TASK STATEMENT >> Every line of the listing that holds the word "cutting" should be returned.

AVAILABLE DATA >>
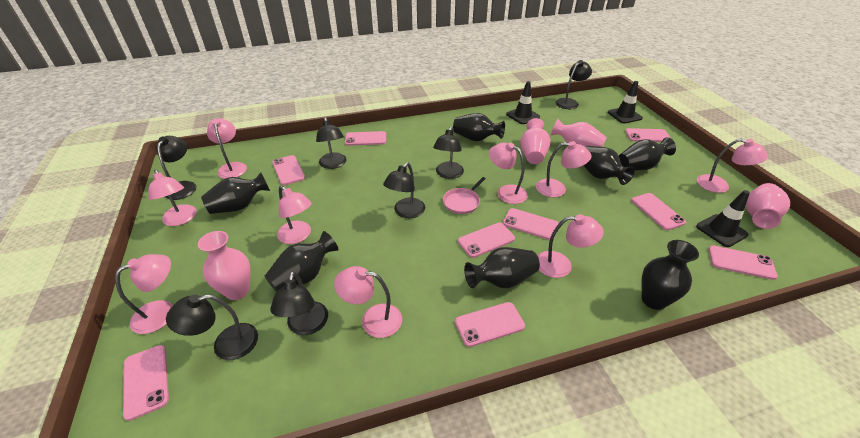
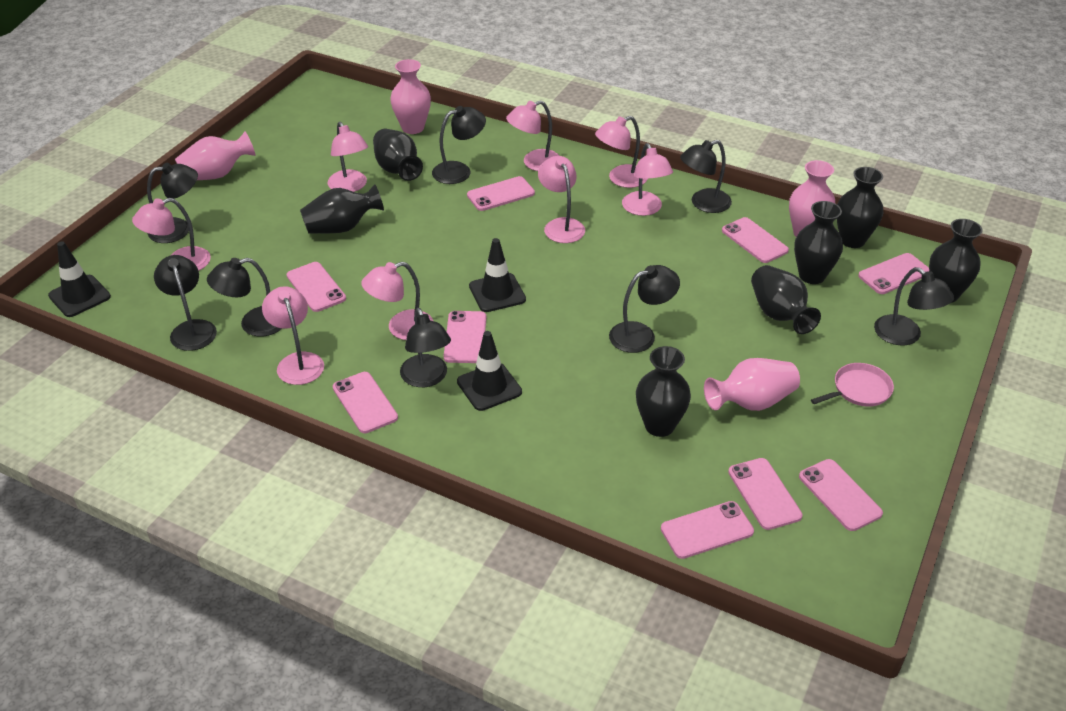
black lamp: 7 -> 8
pink lamp: 9 -> 8

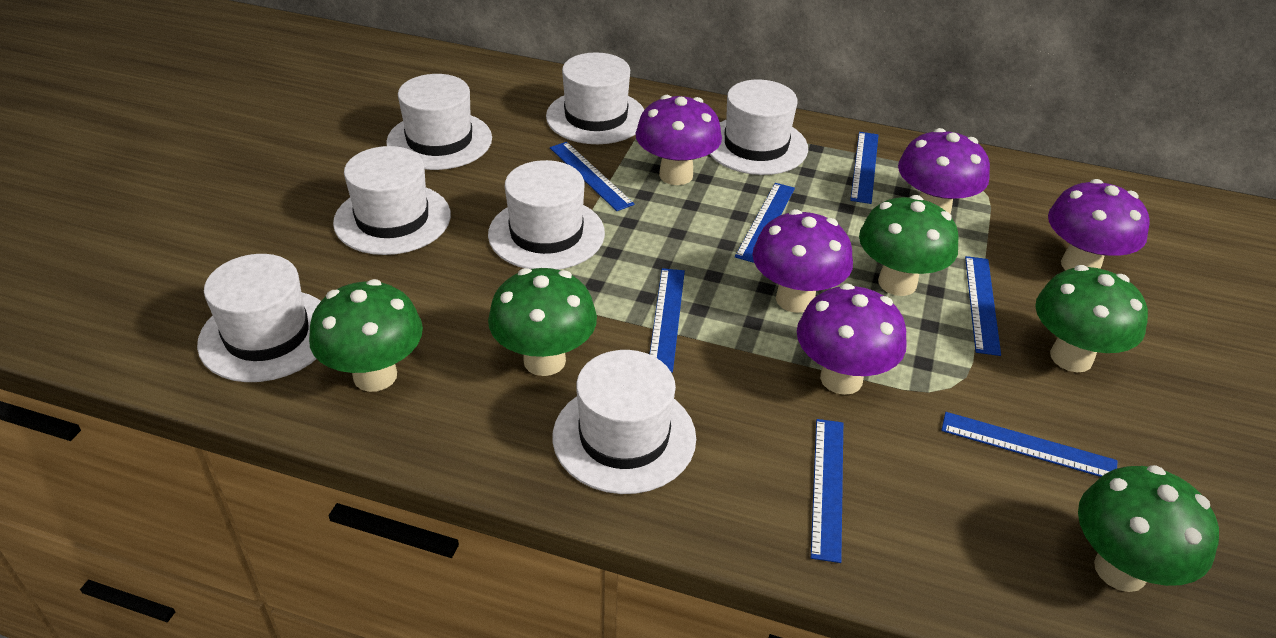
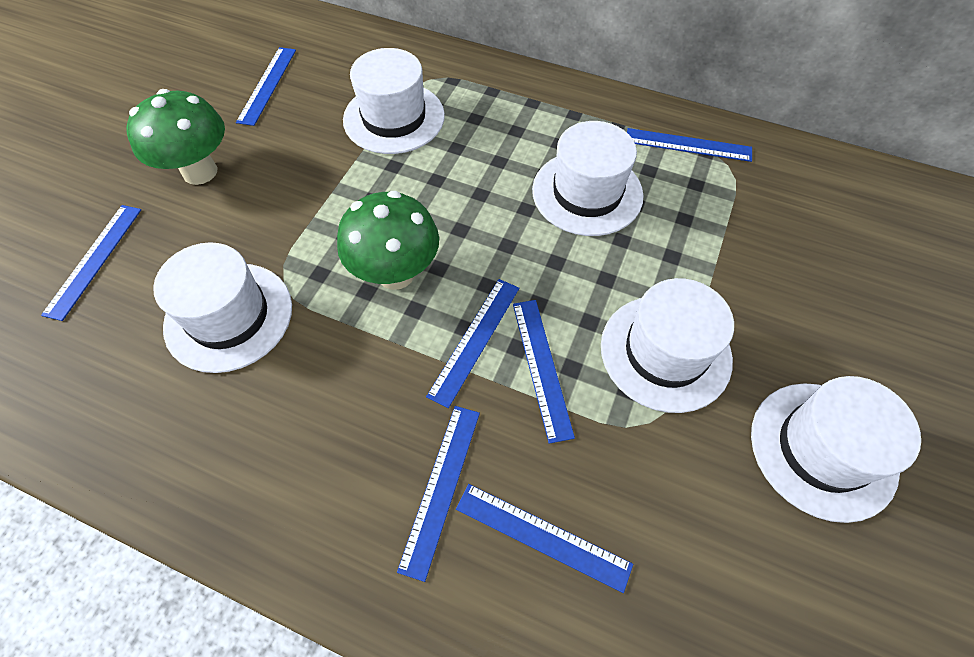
green mushroom: 5 -> 2
purple mushroom: 5 -> 0
white hat: 7 -> 5

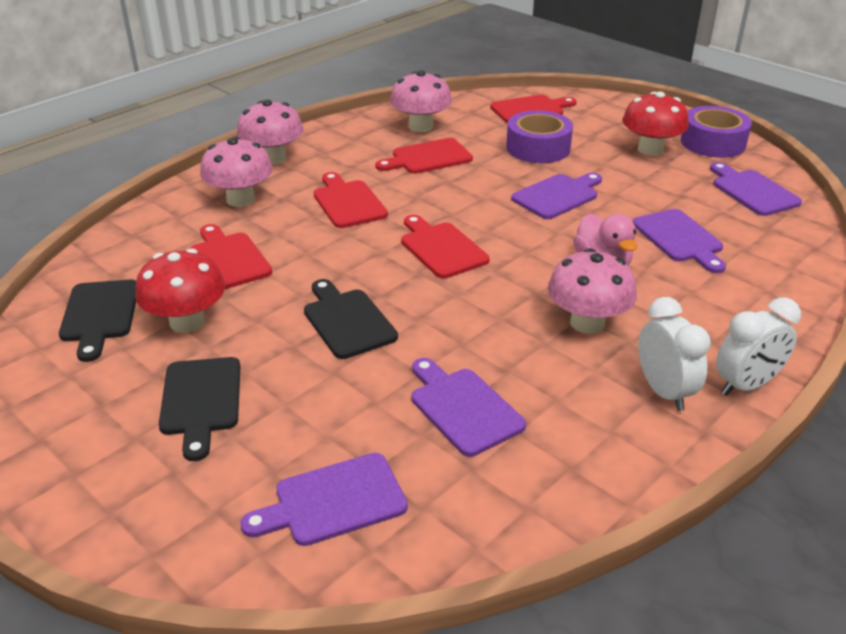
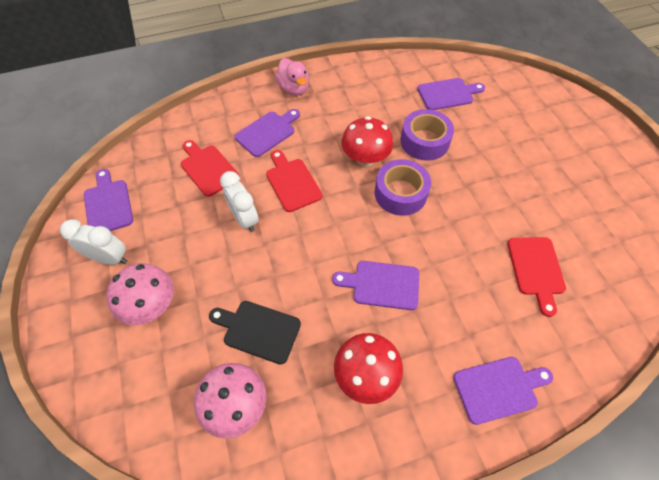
black cutting board: 3 -> 1
pink mushroom: 4 -> 2
red cutting board: 5 -> 3

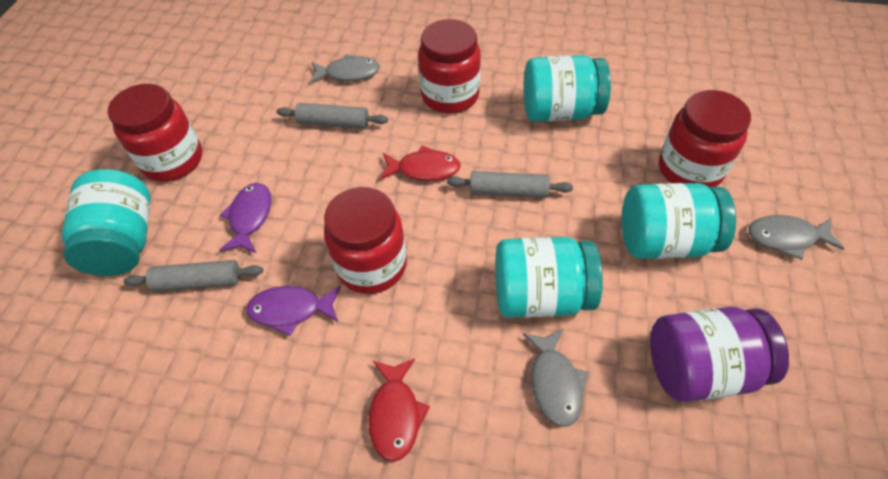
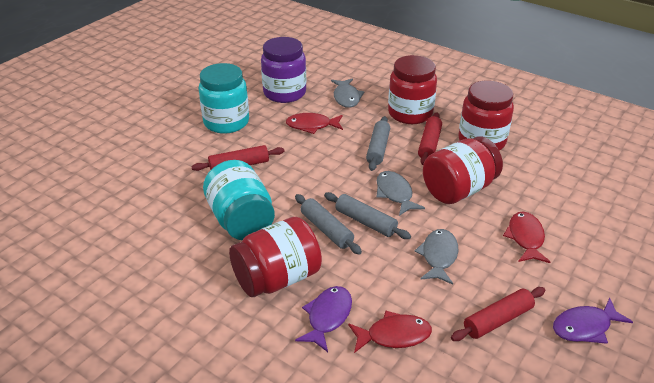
red fish: 2 -> 3
red rolling pin: 0 -> 3
turquoise jar: 4 -> 2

COMPLETED EXERCISE >>
black cutting board: 3 -> 1
red cutting board: 5 -> 3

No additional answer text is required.